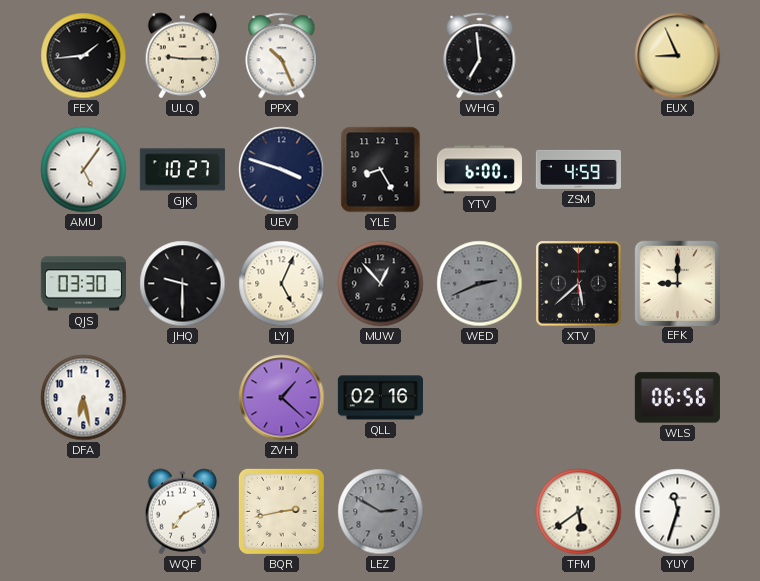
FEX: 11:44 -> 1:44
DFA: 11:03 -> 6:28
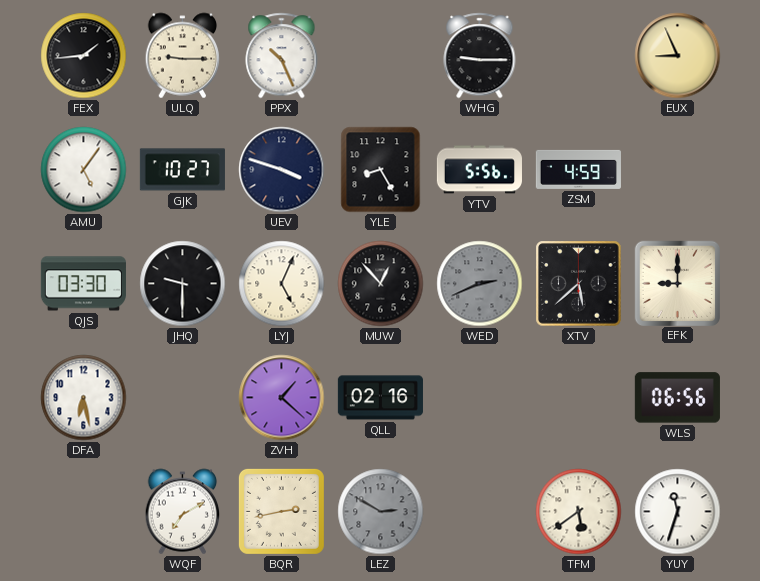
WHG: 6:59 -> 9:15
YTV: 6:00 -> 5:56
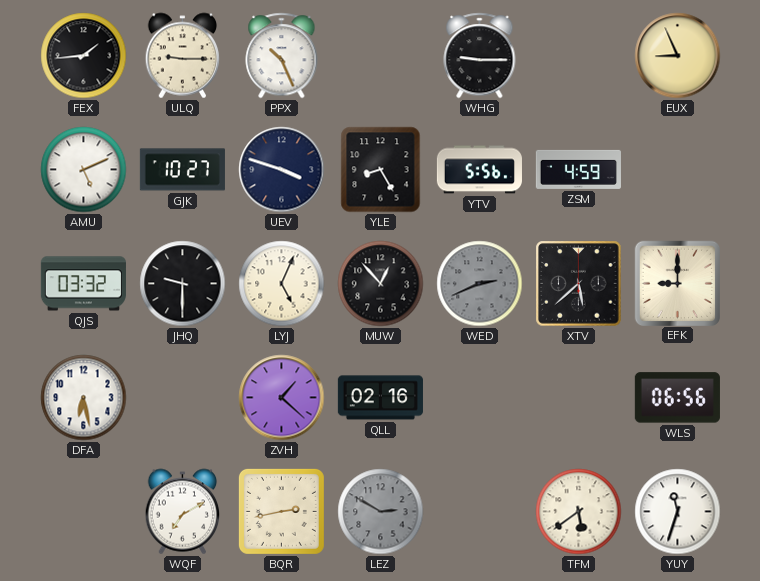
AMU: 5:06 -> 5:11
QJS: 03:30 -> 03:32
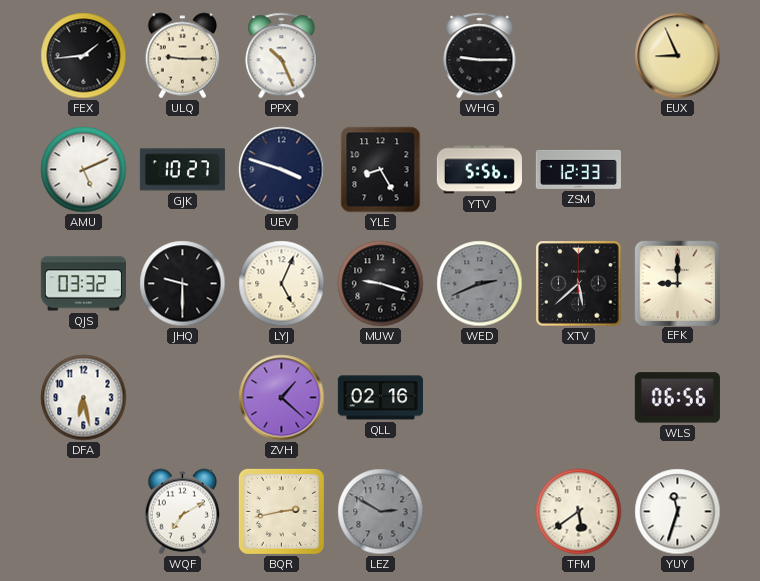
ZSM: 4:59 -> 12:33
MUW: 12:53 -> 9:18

——————————

What is being asked → Convert the lines of the material above into a Markdown table with the columns Row and Clock change, one numbered row per line, omitting any blank lines and the picture markers.

Solution for this problem →
| Row | Clock change |
|---|---|
| 1 | FEX: 11:44 -> 1:44 |
| 2 | DFA: 11:03 -> 6:28 |
| 3 | WHG: 6:59 -> 9:15 |
| 4 | YTV: 6:00 -> 5:56 |
| 5 | AMU: 5:06 -> 5:11 |
| 6 | QJS: 03:30 -> 03:32 |
| 7 | ZSM: 4:59 -> 12:33 |
| 8 | MUW: 12:53 -> 9:18 |